### DIRECTION:
Rewrite the items from the start through the line containing "cyan L-shape: moved", replacing "counterclockwise" with "anticlockwise" and leaving everything else as it is.

### RECORDS FOR THE TASK:
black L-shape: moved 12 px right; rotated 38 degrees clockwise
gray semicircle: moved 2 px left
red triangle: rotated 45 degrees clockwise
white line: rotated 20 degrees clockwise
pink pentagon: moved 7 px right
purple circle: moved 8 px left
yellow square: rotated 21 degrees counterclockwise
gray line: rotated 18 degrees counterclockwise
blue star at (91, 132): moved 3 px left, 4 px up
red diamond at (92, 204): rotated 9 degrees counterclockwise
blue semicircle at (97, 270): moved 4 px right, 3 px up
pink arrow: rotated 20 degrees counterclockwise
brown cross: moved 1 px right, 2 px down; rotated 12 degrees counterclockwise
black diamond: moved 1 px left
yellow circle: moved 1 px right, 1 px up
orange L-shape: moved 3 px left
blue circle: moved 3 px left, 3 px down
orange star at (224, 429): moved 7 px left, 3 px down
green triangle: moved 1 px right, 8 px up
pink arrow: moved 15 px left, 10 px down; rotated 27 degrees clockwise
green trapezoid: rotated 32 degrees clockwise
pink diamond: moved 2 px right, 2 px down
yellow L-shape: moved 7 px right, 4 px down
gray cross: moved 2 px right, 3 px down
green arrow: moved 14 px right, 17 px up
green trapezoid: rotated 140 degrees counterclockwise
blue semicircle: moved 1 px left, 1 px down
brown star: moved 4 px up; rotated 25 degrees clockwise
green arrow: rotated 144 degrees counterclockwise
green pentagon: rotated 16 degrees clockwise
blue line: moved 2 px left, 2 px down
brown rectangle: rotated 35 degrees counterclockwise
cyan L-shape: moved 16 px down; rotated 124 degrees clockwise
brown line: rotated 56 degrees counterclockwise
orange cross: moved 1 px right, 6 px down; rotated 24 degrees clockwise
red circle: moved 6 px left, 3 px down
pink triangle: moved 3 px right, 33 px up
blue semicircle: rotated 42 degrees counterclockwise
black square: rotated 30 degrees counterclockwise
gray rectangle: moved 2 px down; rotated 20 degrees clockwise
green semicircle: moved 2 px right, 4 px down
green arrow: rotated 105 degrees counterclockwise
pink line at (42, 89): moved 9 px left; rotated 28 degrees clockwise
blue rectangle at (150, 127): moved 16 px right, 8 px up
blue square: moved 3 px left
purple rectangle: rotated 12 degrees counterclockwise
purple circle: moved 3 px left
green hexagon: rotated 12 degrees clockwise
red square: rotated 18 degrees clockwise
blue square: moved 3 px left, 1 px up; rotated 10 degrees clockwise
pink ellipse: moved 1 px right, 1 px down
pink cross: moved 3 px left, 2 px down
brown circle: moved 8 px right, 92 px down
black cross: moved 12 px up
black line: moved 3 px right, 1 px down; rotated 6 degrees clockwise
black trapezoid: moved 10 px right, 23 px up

### SOLUTION FOR THIS EXERCISE:
black L-shape: moved 12 px right; rotated 38 degrees clockwise
gray semicircle: moved 2 px left
red triangle: rotated 45 degrees clockwise
white line: rotated 20 degrees clockwise
pink pentagon: moved 7 px right
purple circle: moved 8 px left
yellow square: rotated 21 degrees anticlockwise
gray line: rotated 18 degrees anticlockwise
blue star at (91, 132): moved 3 px left, 4 px up
red diamond at (92, 204): rotated 9 degrees anticlockwise
blue semicircle at (97, 270): moved 4 px right, 3 px up
pink arrow: rotated 20 degrees anticlockwise
brown cross: moved 1 px right, 2 px down; rotated 12 degrees anticlockwise
black diamond: moved 1 px left
yellow circle: moved 1 px right, 1 px up
orange L-shape: moved 3 px left
blue circle: moved 3 px left, 3 px down
orange star at (224, 429): moved 7 px left, 3 px down
green triangle: moved 1 px right, 8 px up
pink arrow: moved 15 px left, 10 px down; rotated 27 degrees clockwise
green trapezoid: rotated 32 degrees clockwise
pink diamond: moved 2 px right, 2 px down
yellow L-shape: moved 7 px right, 4 px down
gray cross: moved 2 px right, 3 px down
green arrow: moved 14 px right, 17 px up
green trapezoid: rotated 140 degrees anticlockwise
blue semicircle: moved 1 px left, 1 px down
brown star: moved 4 px up; rotated 25 degrees clockwise
green arrow: rotated 144 degrees anticlockwise
green pentagon: rotated 16 degrees clockwise
blue line: moved 2 px left, 2 px down
brown rectangle: rotated 35 degrees anticlockwise
cyan L-shape: moved 16 px down; rotated 124 degrees clockwise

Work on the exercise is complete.